Object correspondence data ▸
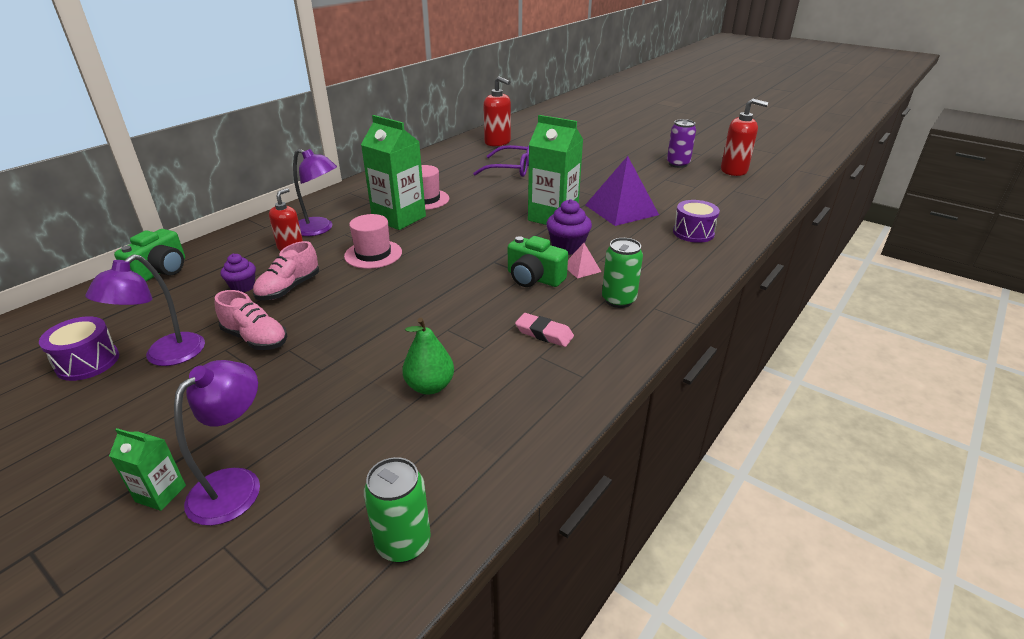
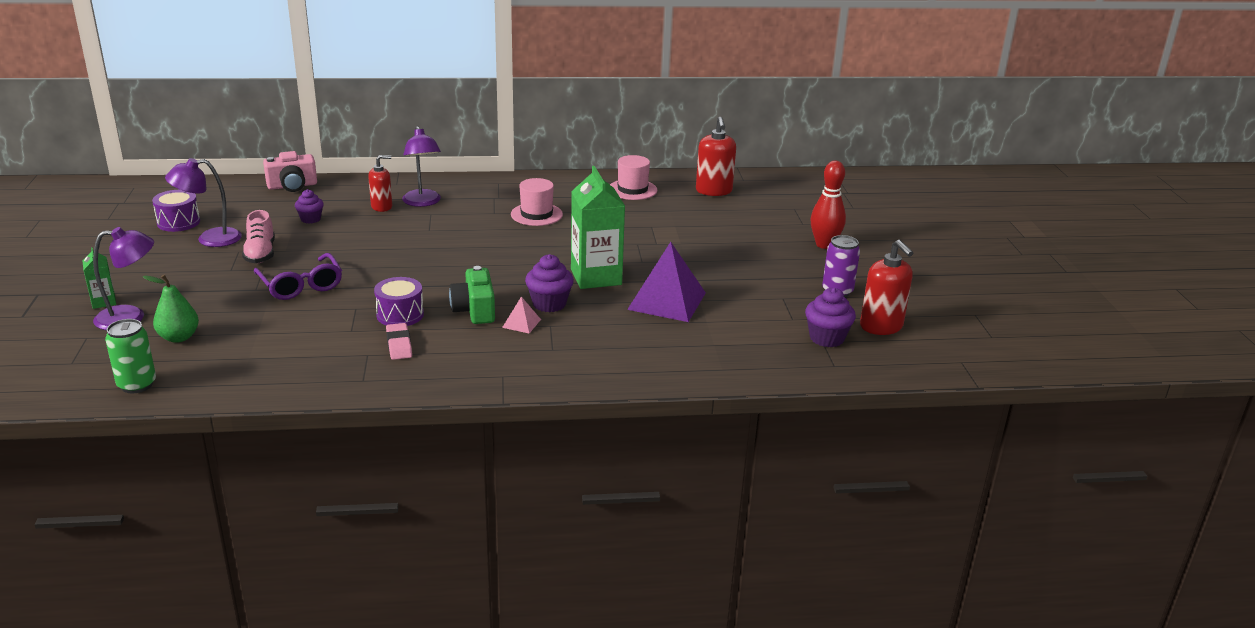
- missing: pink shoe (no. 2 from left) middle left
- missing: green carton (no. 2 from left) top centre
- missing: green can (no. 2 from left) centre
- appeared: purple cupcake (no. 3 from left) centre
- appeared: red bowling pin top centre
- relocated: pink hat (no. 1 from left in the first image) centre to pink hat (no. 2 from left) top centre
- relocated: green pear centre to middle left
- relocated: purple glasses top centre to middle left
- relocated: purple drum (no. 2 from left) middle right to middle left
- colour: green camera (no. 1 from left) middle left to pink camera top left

WORK INSTRUCTIONS ▸ The answer must be every line of the records that contains the word "from".

SOLUTION TO THIS PROBLEM ▸
- missing: pink shoe (no. 2 from left) middle left
- missing: green carton (no. 2 from left) top centre
- missing: green can (no. 2 from left) centre
- appeared: purple cupcake (no. 3 from left) centre
- relocated: pink hat (no. 1 from left in the first image) centre to pink hat (no. 2 from left) top centre
- relocated: purple drum (no. 2 from left) middle right to middle left
- colour: green camera (no. 1 from left) middle left to pink camera top left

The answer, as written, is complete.